## Requirement:
Copy the records below exactly as they are written.

## Study material:
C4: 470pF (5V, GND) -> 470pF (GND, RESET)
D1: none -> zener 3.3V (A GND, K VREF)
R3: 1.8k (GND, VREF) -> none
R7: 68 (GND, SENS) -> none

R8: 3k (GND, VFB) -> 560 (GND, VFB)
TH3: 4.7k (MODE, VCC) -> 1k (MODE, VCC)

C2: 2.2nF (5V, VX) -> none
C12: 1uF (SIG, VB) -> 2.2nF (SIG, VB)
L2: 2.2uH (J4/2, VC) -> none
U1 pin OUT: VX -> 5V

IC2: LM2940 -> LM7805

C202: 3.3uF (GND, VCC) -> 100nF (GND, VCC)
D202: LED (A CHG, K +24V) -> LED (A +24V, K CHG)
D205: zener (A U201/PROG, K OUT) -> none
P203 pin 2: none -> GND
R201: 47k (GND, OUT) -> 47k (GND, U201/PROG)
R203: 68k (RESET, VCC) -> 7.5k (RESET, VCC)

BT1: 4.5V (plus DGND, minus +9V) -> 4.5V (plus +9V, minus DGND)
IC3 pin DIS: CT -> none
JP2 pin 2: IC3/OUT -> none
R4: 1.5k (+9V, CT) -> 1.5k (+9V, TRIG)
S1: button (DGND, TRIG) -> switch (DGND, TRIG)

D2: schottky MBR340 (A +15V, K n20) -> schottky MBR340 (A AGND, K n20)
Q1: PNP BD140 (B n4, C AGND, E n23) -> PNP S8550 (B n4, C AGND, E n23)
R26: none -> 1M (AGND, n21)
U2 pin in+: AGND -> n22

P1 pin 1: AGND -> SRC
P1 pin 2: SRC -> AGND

## Exercise output:
C4: 470pF (5V, GND) -> 470pF (GND, RESET)
D1: none -> zener 3.3V (A GND, K VREF)
R3: 1.8k (GND, VREF) -> none
R7: 68 (GND, SENS) -> none

R8: 3k (GND, VFB) -> 560 (GND, VFB)
TH3: 4.7k (MODE, VCC) -> 1k (MODE, VCC)

C2: 2.2nF (5V, VX) -> none
C12: 1uF (SIG, VB) -> 2.2nF (SIG, VB)
L2: 2.2uH (J4/2, VC) -> none
U1 pin OUT: VX -> 5V

IC2: LM2940 -> LM7805

C202: 3.3uF (GND, VCC) -> 100nF (GND, VCC)
D202: LED (A CHG, K +24V) -> LED (A +24V, K CHG)
D205: zener (A U201/PROG, K OUT) -> none
P203 pin 2: none -> GND
R201: 47k (GND, OUT) -> 47k (GND, U201/PROG)
R203: 68k (RESET, VCC) -> 7.5k (RESET, VCC)

BT1: 4.5V (plus DGND, minus +9V) -> 4.5V (plus +9V, minus DGND)
IC3 pin DIS: CT -> none
JP2 pin 2: IC3/OUT -> none
R4: 1.5k (+9V, CT) -> 1.5k (+9V, TRIG)
S1: button (DGND, TRIG) -> switch (DGND, TRIG)

D2: schottky MBR340 (A +15V, K n20) -> schottky MBR340 (A AGND, K n20)
Q1: PNP BD140 (B n4, C AGND, E n23) -> PNP S8550 (B n4, C AGND, E n23)
R26: none -> 1M (AGND, n21)
U2 pin in+: AGND -> n22

P1 pin 1: AGND -> SRC
P1 pin 2: SRC -> AGND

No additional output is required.